◆ **INFORMATION SUPPLIED**:

★ ★ ★ ★

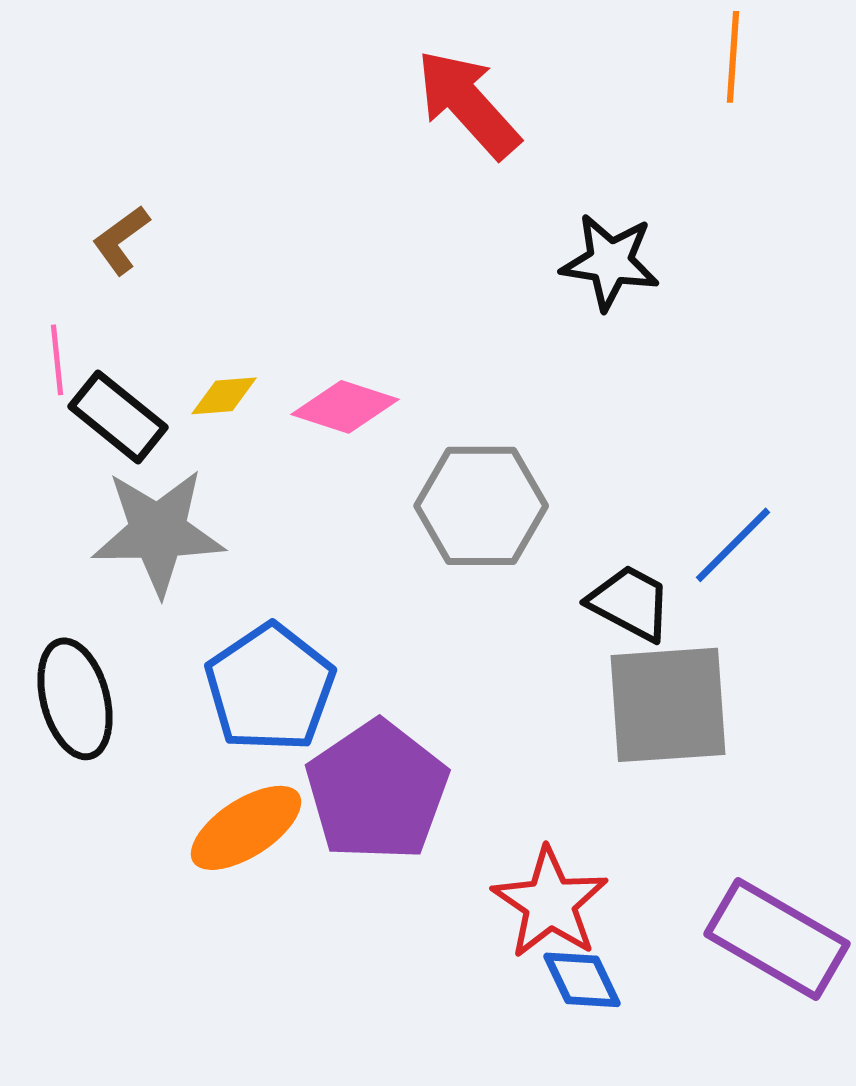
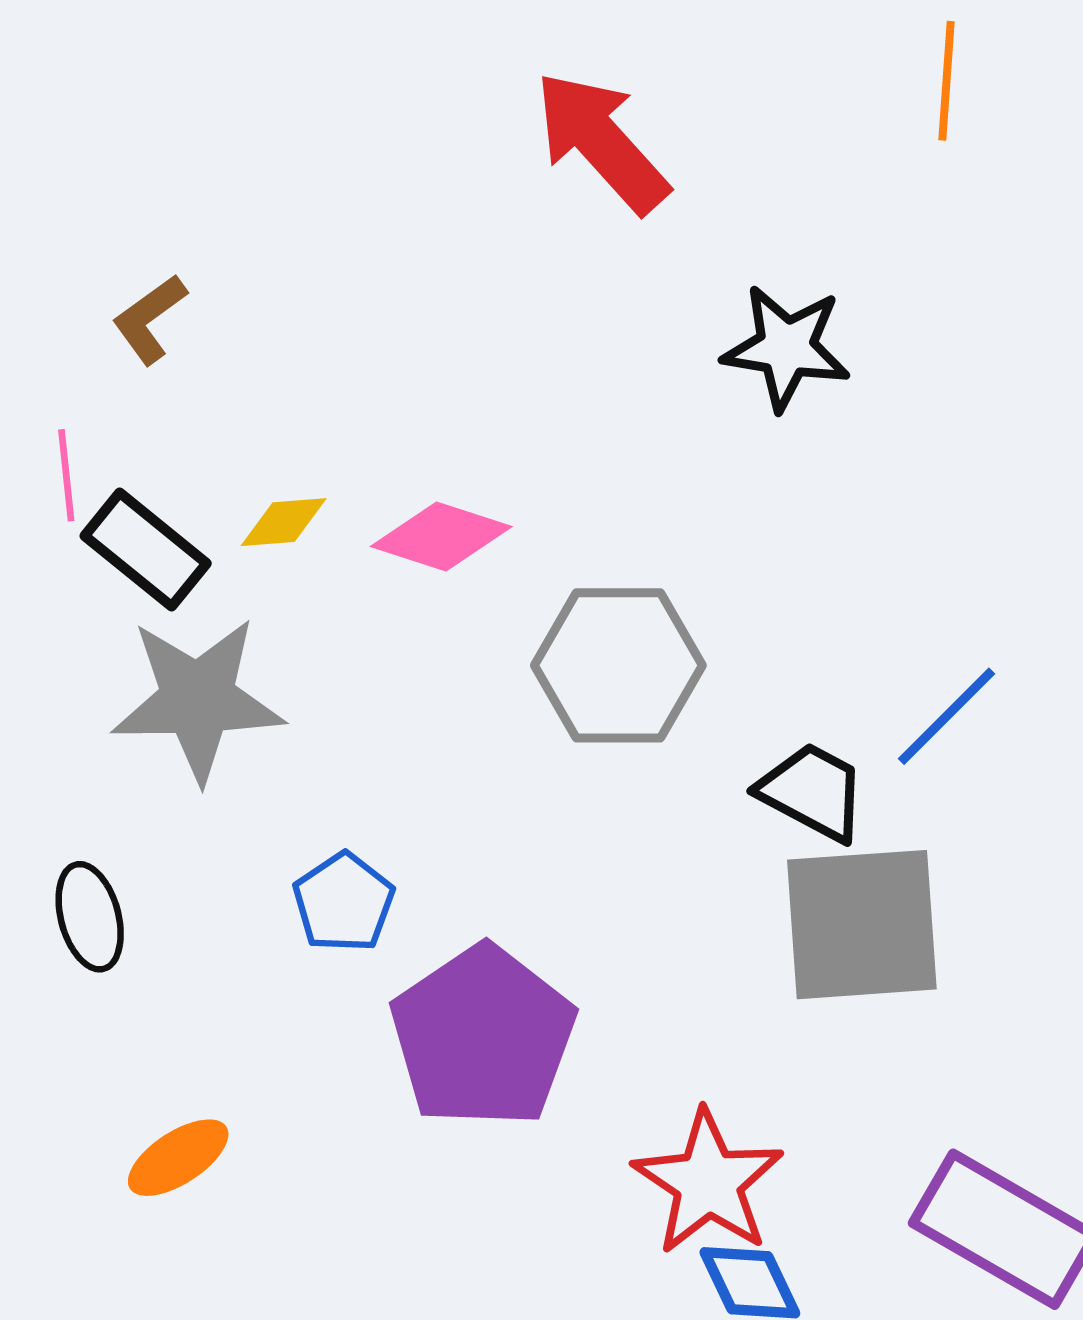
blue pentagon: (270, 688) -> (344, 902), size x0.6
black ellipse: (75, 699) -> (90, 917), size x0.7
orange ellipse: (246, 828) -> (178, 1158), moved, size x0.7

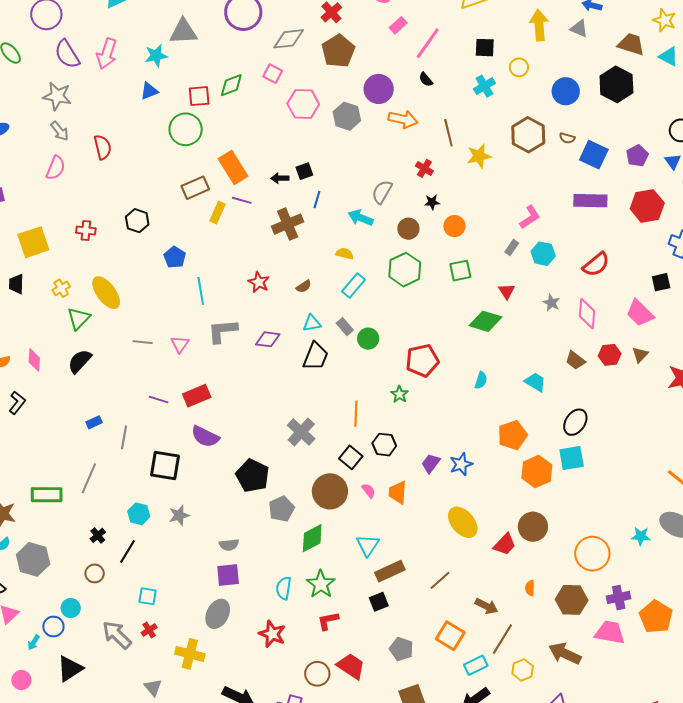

★ ★ ★ ★

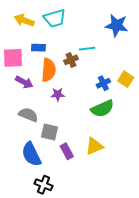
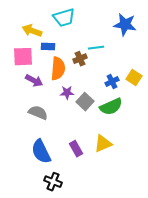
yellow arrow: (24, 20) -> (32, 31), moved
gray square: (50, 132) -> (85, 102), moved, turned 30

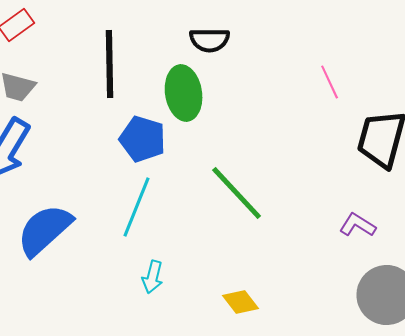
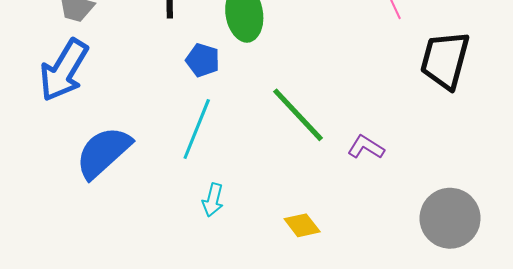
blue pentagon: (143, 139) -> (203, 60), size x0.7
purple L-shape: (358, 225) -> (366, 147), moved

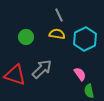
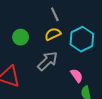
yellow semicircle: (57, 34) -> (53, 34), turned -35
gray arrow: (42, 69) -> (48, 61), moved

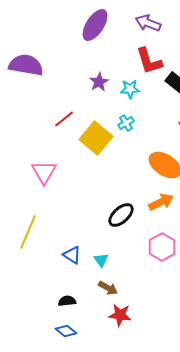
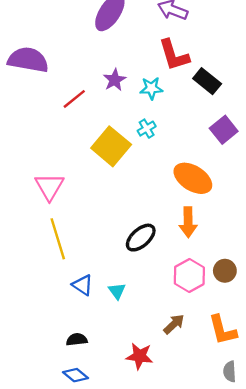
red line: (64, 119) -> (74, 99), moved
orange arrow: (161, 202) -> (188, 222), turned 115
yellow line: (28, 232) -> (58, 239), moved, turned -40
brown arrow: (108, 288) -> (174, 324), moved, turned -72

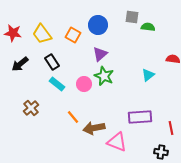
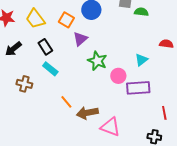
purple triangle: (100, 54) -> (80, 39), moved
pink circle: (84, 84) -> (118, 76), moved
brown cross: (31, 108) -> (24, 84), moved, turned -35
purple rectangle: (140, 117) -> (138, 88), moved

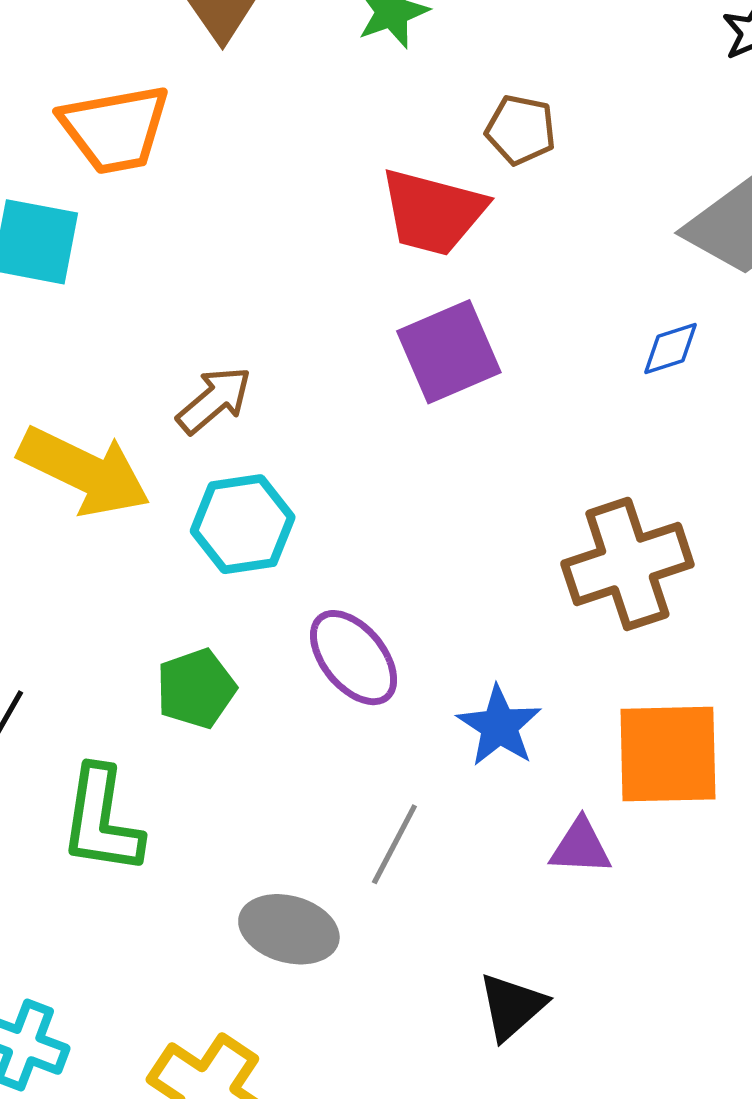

★ ★ ★ ★

◆ **AIM OF THE EXERCISE**: Copy out, word for word, the part of the entries above that begins at the line with "blue pentagon: (270, 688)" and ends at the line with "orange ellipse: (246, 828)", including both.

◆ **ANSWER FOR THE TASK**:
blue pentagon: (270, 688) -> (344, 902), size x0.6
black ellipse: (75, 699) -> (90, 917), size x0.7
orange ellipse: (246, 828) -> (178, 1158), moved, size x0.7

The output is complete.